=== Dataset entries ===

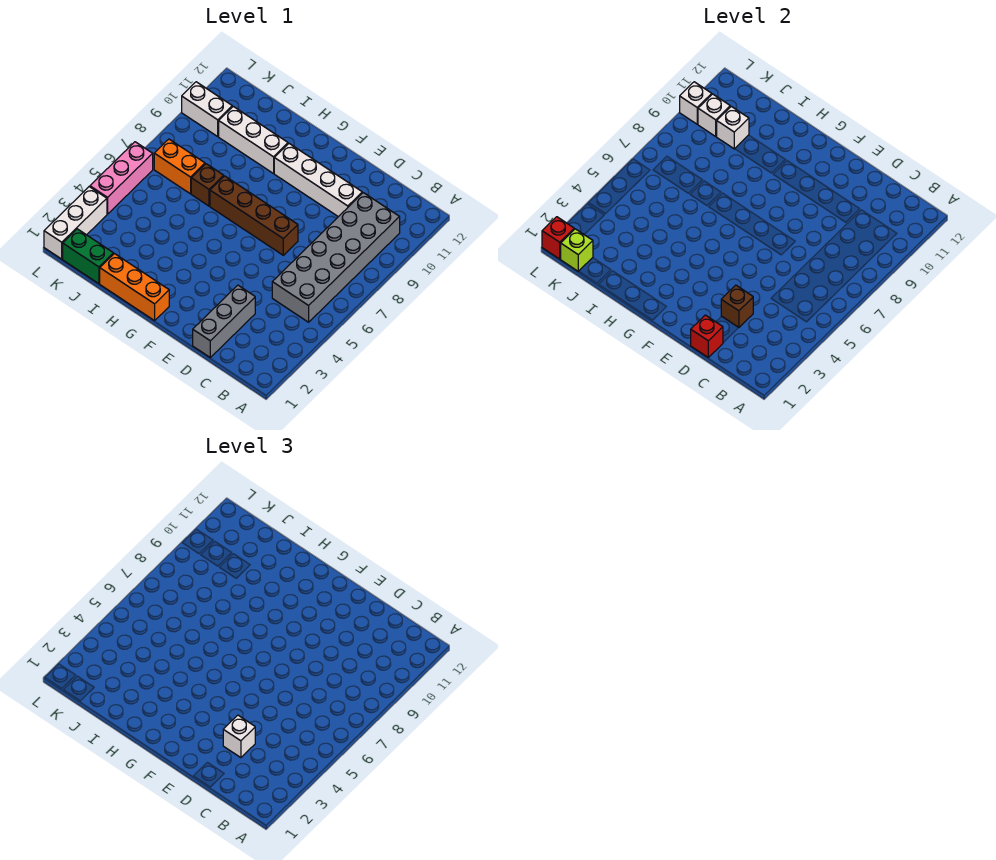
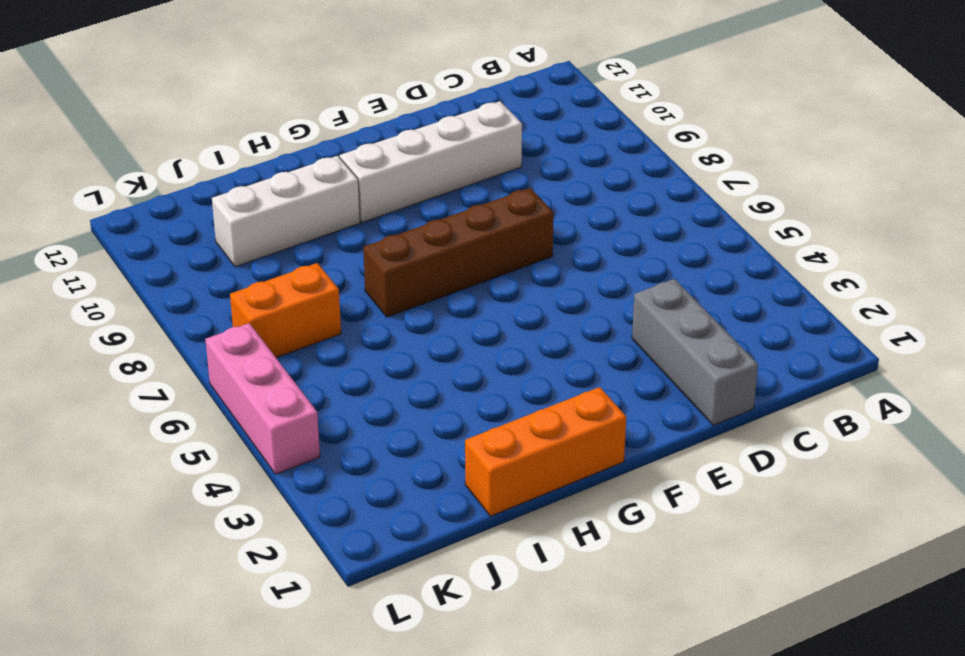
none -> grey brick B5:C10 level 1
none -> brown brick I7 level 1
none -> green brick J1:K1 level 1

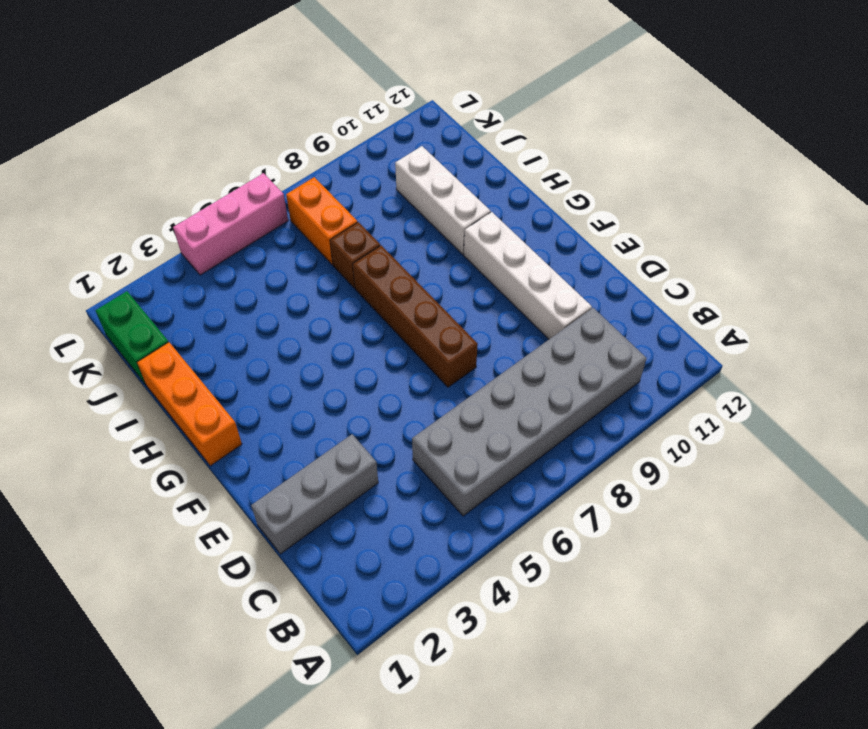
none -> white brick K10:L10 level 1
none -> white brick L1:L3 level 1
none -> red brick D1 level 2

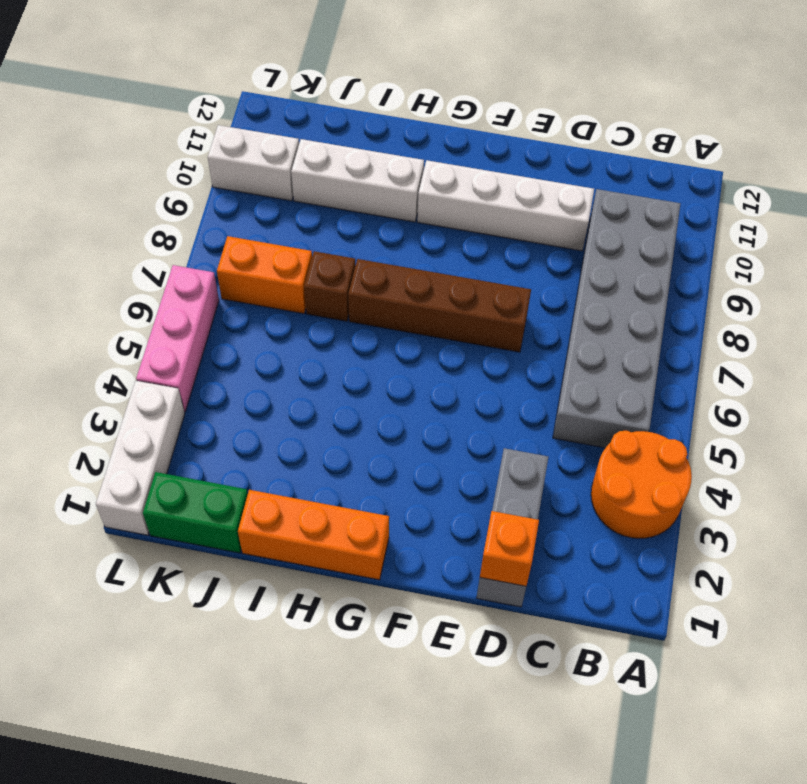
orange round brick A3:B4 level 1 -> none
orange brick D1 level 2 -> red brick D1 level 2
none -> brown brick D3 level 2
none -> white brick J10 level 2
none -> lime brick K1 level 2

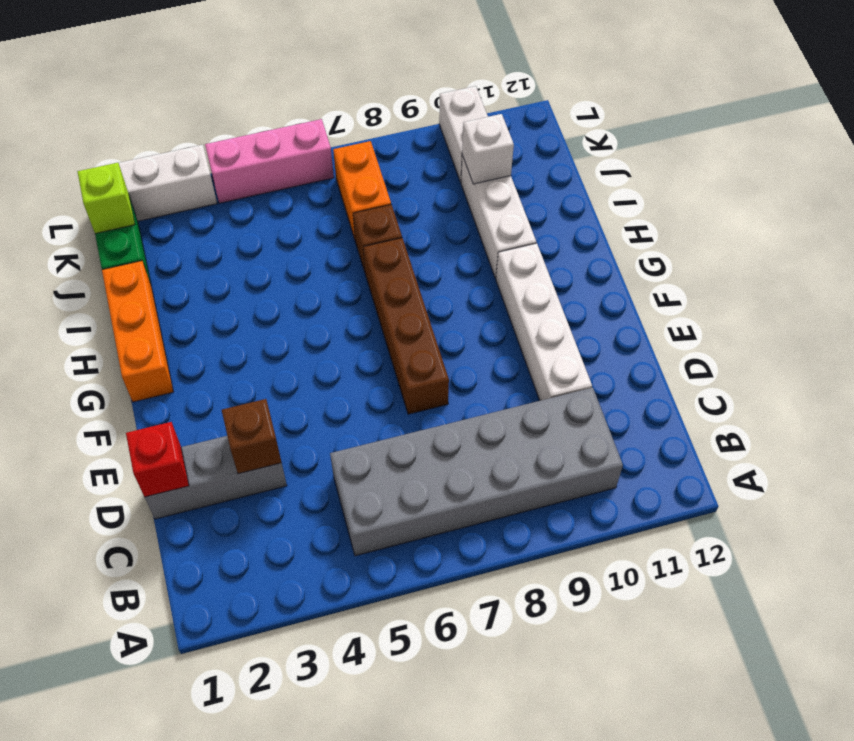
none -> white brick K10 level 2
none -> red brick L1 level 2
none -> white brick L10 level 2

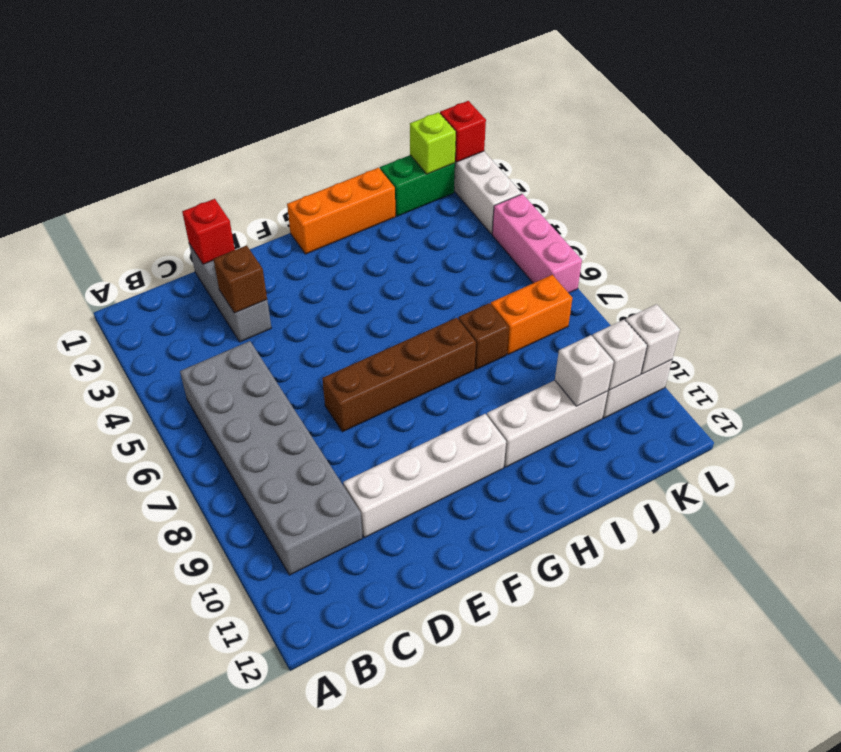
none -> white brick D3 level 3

=== Problem to work on ===
Return only the stretch above from the line containing "none -> white brick K10:L10 level 1" through the line containing "none -> white brick K10 level 2", word for word and without pictures.

=== Finished task ===
none -> white brick K10:L10 level 1
none -> white brick L1:L3 level 1
none -> red brick D1 level 2

orange round brick A3:B4 level 1 -> none
orange brick D1 level 2 -> red brick D1 level 2
none -> brown brick D3 level 2
none -> white brick J10 level 2
none -> lime brick K1 level 2

none -> white brick K10 level 2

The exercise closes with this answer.